Task requirements :: Where does the word "biały" show up in the data? Please find each such line and copy it.
--------------------------------------------------
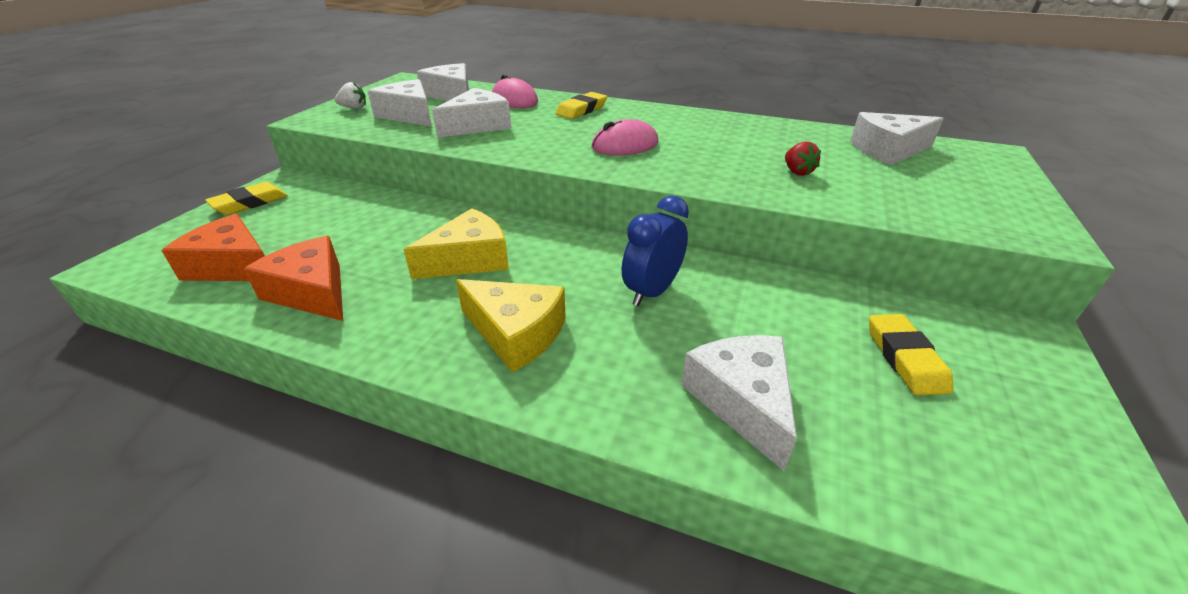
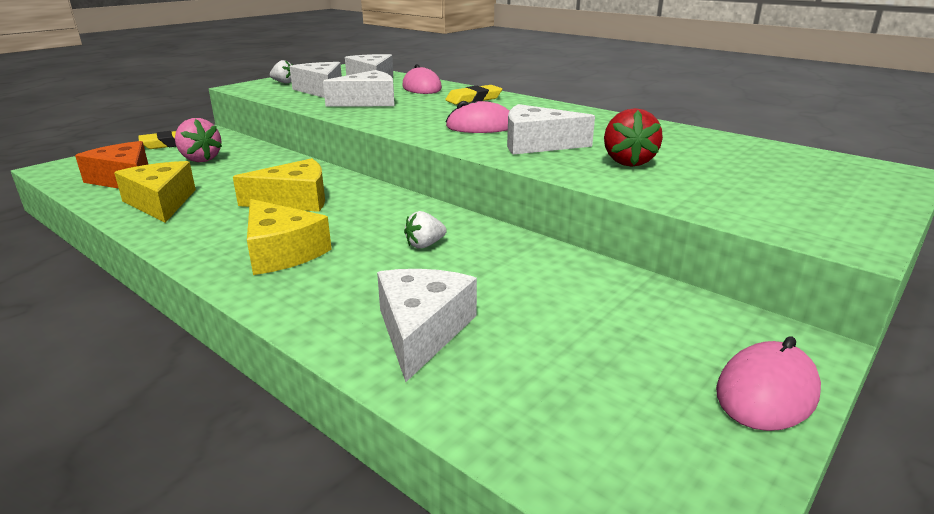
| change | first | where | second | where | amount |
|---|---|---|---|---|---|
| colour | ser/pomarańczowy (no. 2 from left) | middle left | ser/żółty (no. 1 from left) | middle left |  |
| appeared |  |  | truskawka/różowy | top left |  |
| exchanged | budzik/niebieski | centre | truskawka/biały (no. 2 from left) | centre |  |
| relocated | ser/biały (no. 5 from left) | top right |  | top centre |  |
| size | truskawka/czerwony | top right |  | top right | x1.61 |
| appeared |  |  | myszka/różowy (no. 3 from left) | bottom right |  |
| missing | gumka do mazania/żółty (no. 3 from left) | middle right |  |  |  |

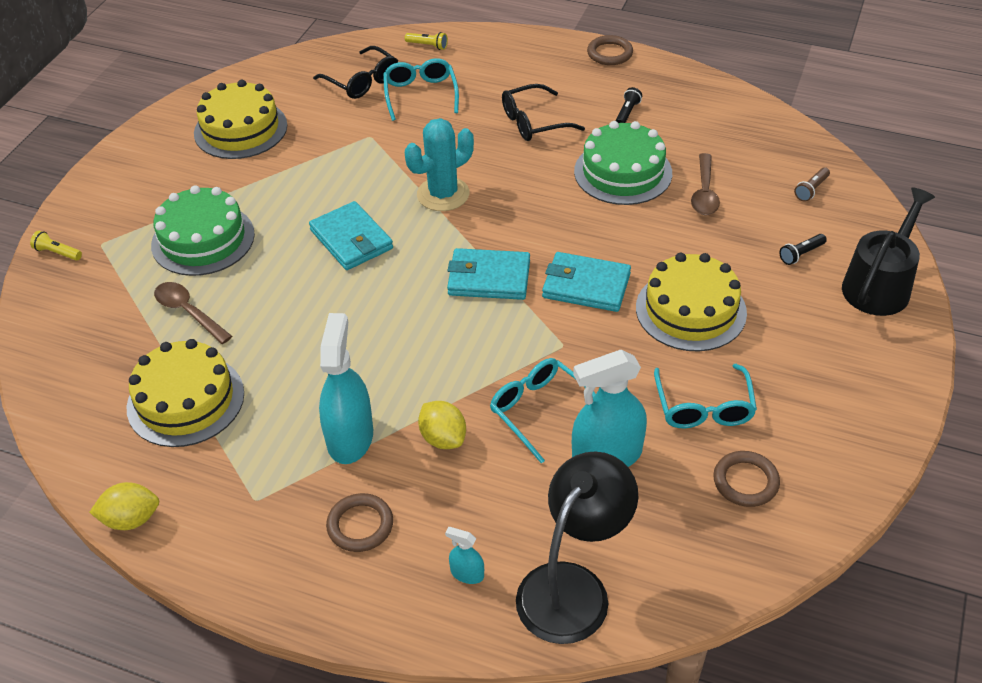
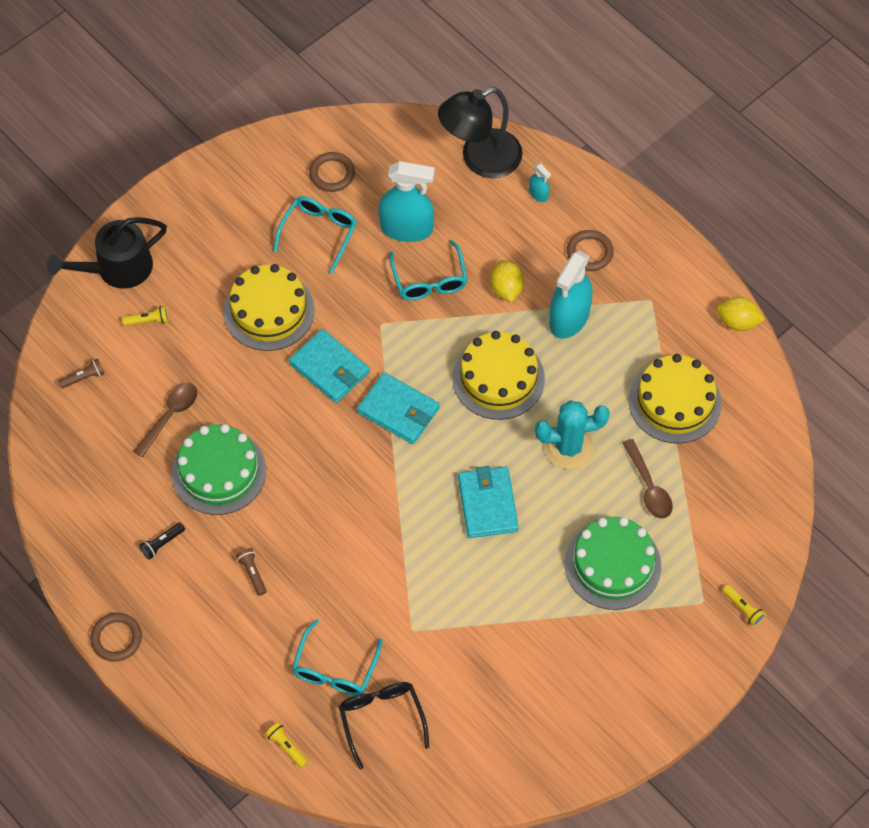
| change | first | where | second | where | amount |
|---|---|---|---|---|---|
| colour | latarka/czarny (no. 2 from left) | middle right | latarka/żółty (no. 1 from left) | middle left |  |
| exchanged | okulary/czarny (no. 2 from left) | top centre | latarka/brązowy (no. 2 from left) | bottom left |  |
| relocated | tort/żółty (no. 2 from left) | top left |  | centre |  |
| relocated | kaktus/turkusowy | top centre |  | centre |  |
--------------------------------------------------
Task answer ::
| exchanged | budzik/niebieski | centre | truskawka/biały (no. 2 from left) | centre |  |
| relocated | ser/biały (no. 5 from left) | top right |  | top centre |  |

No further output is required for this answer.